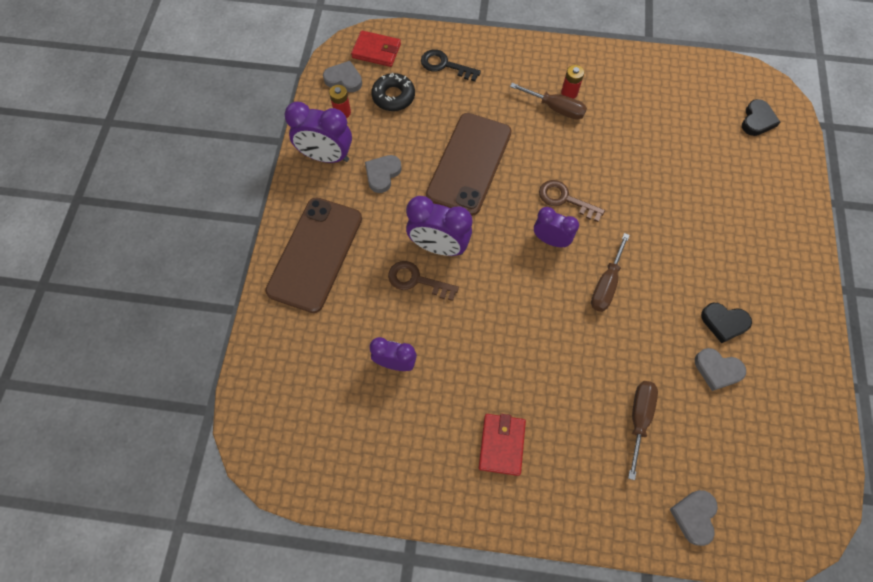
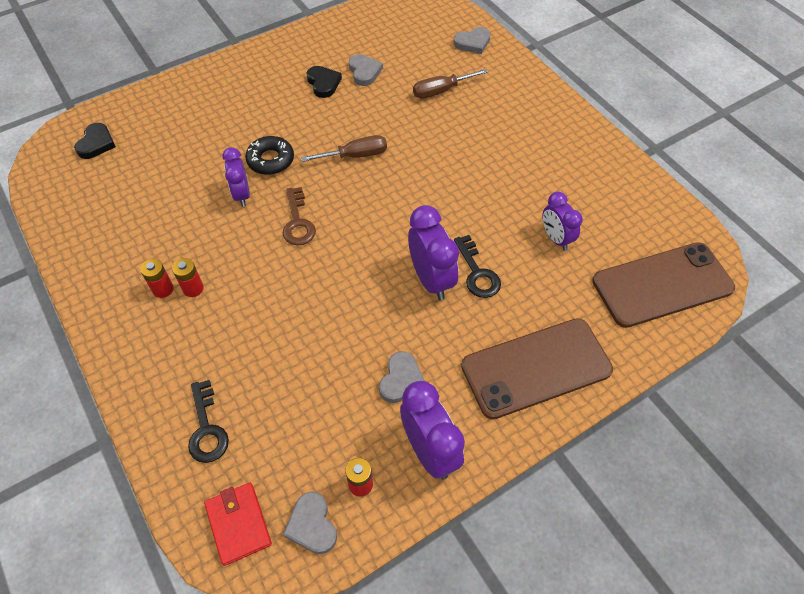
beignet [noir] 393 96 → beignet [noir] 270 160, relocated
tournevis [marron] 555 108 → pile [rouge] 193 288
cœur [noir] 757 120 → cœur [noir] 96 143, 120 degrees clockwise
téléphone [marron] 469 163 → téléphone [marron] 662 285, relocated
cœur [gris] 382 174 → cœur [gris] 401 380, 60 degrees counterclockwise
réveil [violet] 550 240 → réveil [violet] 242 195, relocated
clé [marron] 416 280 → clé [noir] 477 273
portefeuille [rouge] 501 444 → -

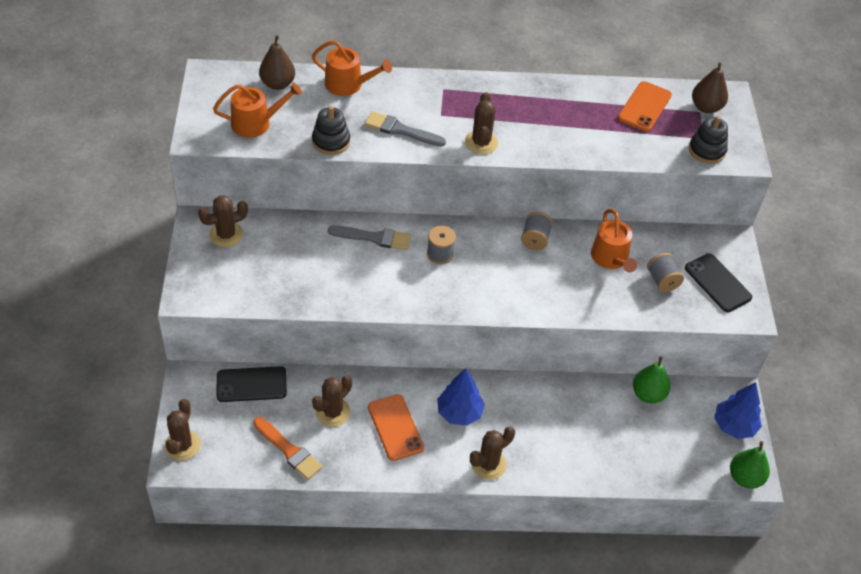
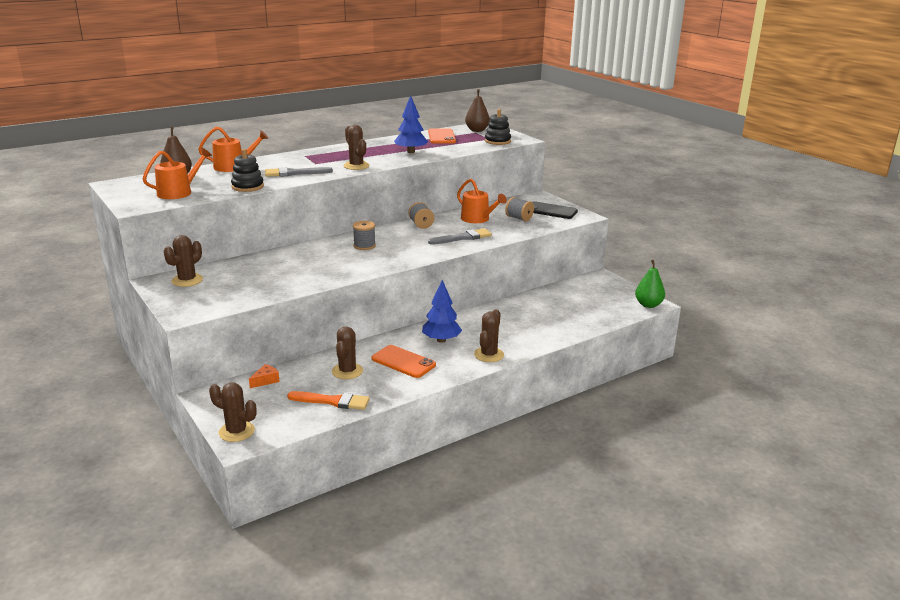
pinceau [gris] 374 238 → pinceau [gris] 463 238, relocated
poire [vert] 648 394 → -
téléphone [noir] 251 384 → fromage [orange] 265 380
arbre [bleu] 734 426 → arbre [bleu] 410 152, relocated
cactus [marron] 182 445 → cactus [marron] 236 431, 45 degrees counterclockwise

|---|

(WHAT TO WORK ON):
Retype the lines exactly. Begin at the one that holds "réveil [violet] 550", stop at the last line of the entries above, and drop the pictures.

(WRITTEN REPLY):
réveil [violet] 550 240 → réveil [violet] 242 195, relocated
clé [marron] 416 280 → clé [noir] 477 273
portefeuille [rouge] 501 444 → -

pinceau [gris] 374 238 → pinceau [gris] 463 238, relocated
poire [vert] 648 394 → -
téléphone [noir] 251 384 → fromage [orange] 265 380
arbre [bleu] 734 426 → arbre [bleu] 410 152, relocated
cactus [marron] 182 445 → cactus [marron] 236 431, 45 degrees counterclockwise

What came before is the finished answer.